--- START ---

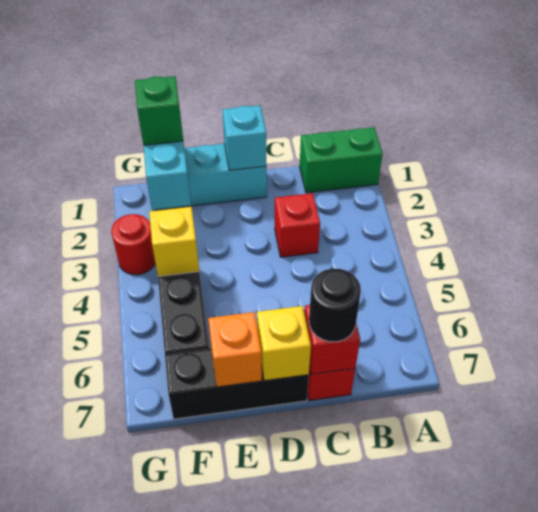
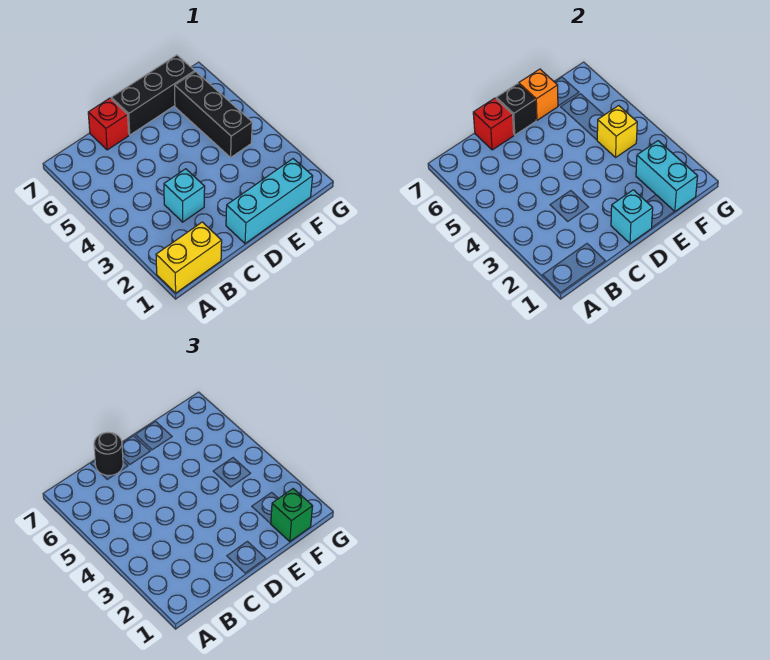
green brick A1:B1 level 1 -> yellow brick A1:B1 level 1
red brick C3 level 1 -> cyan brick C3 level 1
yellow brick D7 level 2 -> black brick D7 level 2
red round brick G3 level 1 -> none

--- END ---

Without the pictures, give every line above again exactly.

**Exercise output:**
green brick A1:B1 level 1 -> yellow brick A1:B1 level 1
red brick C3 level 1 -> cyan brick C3 level 1
yellow brick D7 level 2 -> black brick D7 level 2
red round brick G3 level 1 -> none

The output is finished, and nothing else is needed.